(Entries taken from a collection)
# # # # #
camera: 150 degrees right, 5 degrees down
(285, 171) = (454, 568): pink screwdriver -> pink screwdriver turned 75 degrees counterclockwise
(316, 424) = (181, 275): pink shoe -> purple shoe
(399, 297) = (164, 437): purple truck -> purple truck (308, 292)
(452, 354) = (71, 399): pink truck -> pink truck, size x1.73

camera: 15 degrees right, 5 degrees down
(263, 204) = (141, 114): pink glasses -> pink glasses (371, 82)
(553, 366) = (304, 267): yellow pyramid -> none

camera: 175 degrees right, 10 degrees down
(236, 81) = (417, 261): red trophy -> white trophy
# # # # #
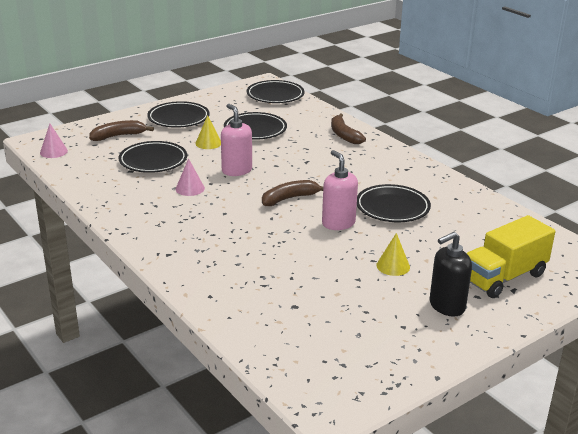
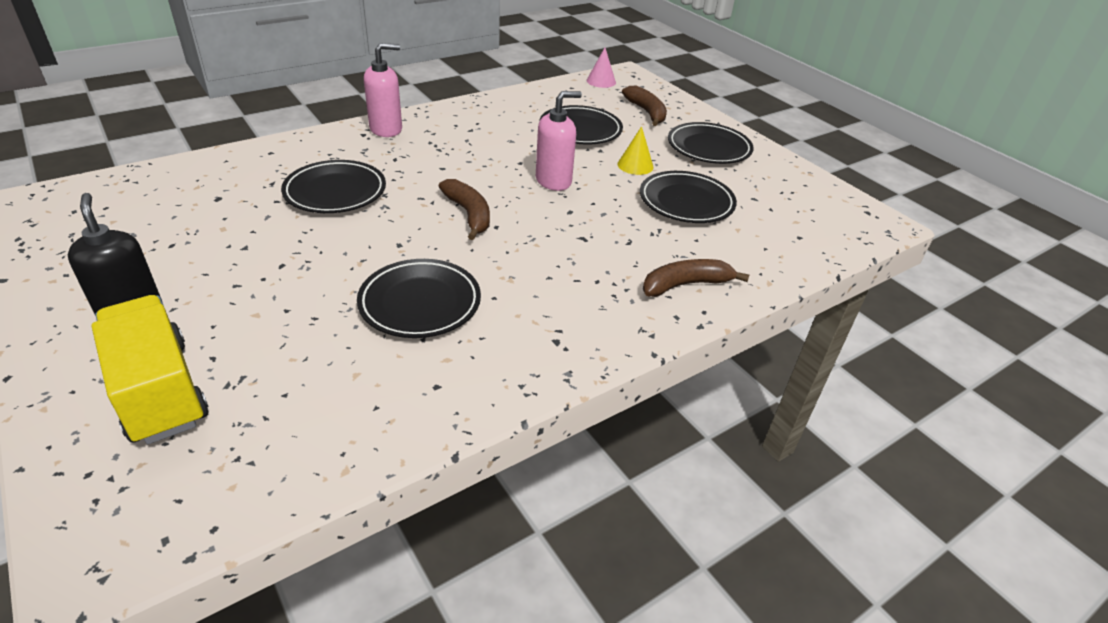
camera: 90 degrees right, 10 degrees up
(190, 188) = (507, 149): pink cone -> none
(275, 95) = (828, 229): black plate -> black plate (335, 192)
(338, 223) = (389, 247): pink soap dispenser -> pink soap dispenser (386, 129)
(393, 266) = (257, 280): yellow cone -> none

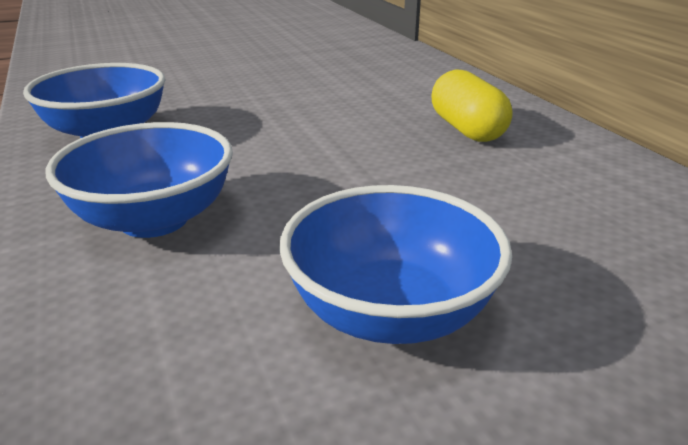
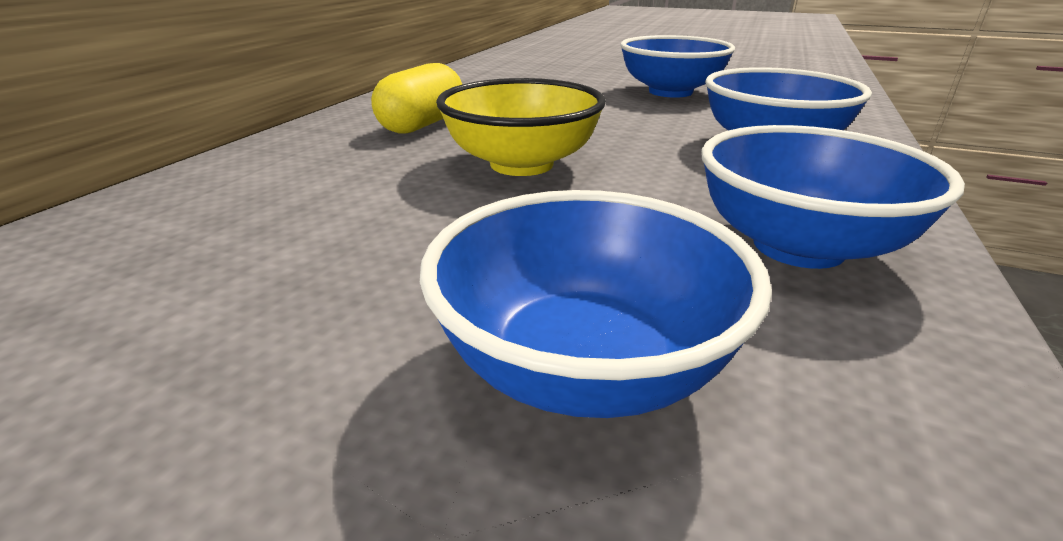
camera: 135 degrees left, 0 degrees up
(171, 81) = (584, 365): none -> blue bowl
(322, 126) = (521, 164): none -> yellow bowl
# # # # #
Try it -> Reproduce each line of the entries in which the word "pink" is found.

Your response ->
(285, 171) = (454, 568): pink screwdriver -> pink screwdriver turned 75 degrees counterclockwise
(316, 424) = (181, 275): pink shoe -> purple shoe
(452, 354) = (71, 399): pink truck -> pink truck, size x1.73
(263, 204) = (141, 114): pink glasses -> pink glasses (371, 82)
(190, 188) = (507, 149): pink cone -> none
(338, 223) = (389, 247): pink soap dispenser -> pink soap dispenser (386, 129)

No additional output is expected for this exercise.